TASK INPUT:
————————

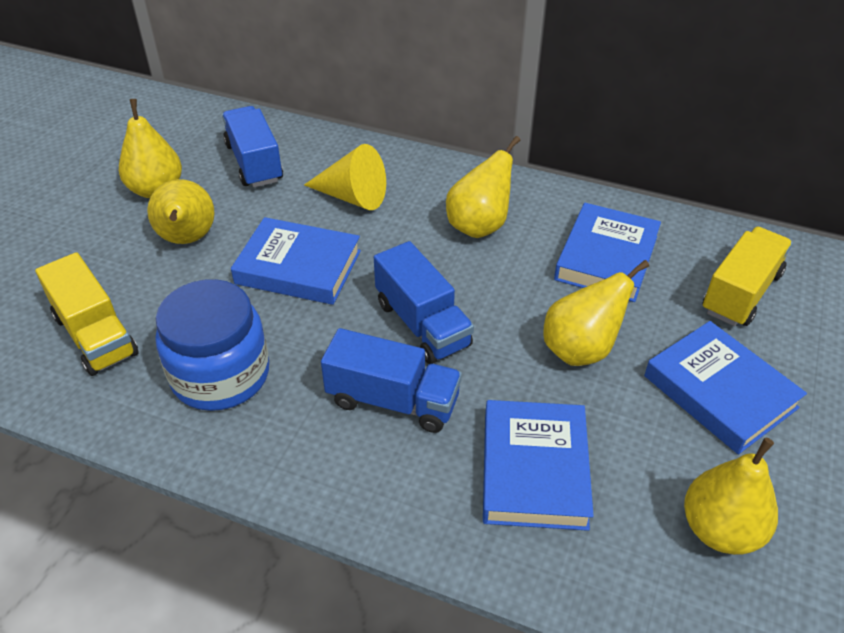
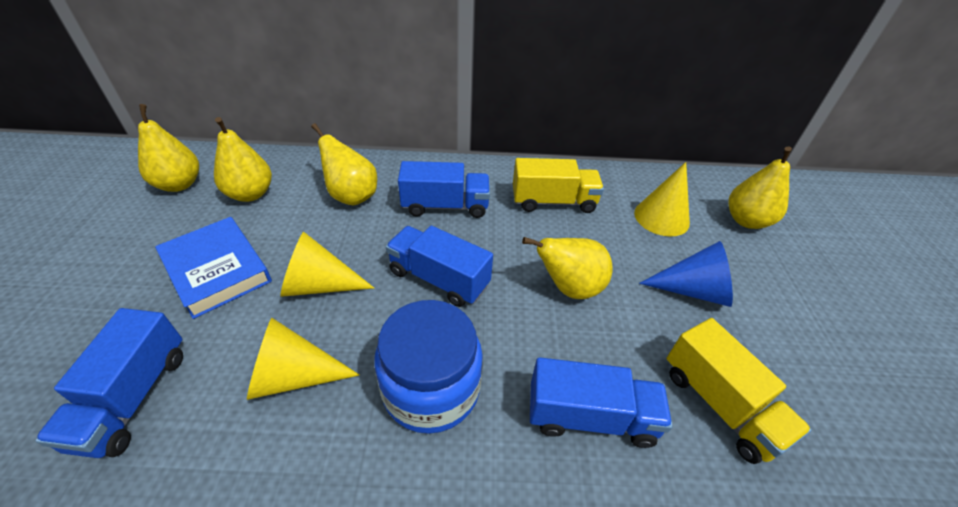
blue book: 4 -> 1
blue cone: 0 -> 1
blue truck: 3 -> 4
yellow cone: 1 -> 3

————————

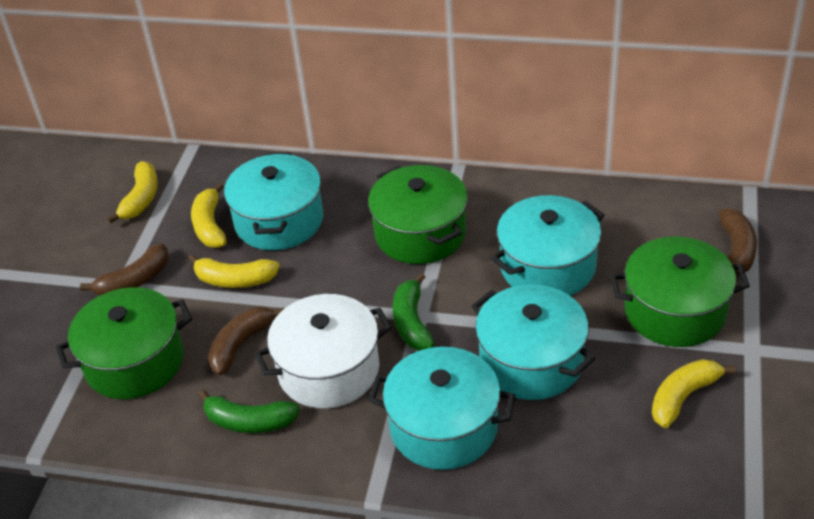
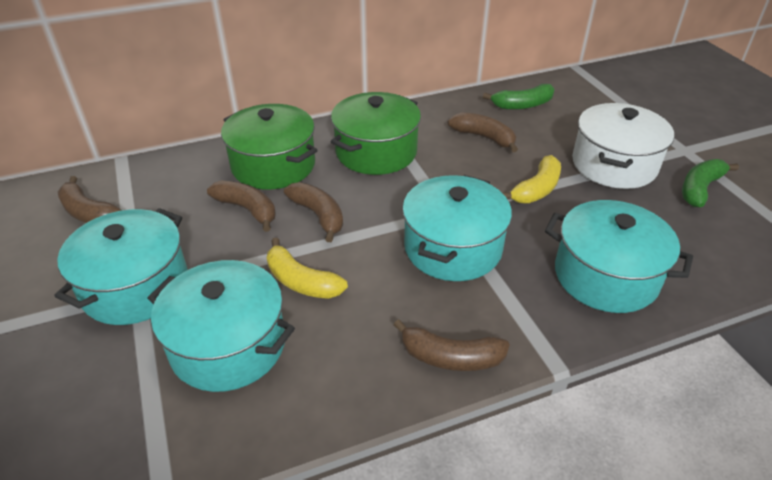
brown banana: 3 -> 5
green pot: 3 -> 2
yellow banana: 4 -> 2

————————

GOAL OF THE EXERCISE: Start with the line above that contains "blue book: 4 -> 1" and end with the line that contains "yellow cone: 1 -> 3". Write out those lines exactly, and only those.

WRITTEN REPLY:
blue book: 4 -> 1
blue cone: 0 -> 1
blue truck: 3 -> 4
yellow cone: 1 -> 3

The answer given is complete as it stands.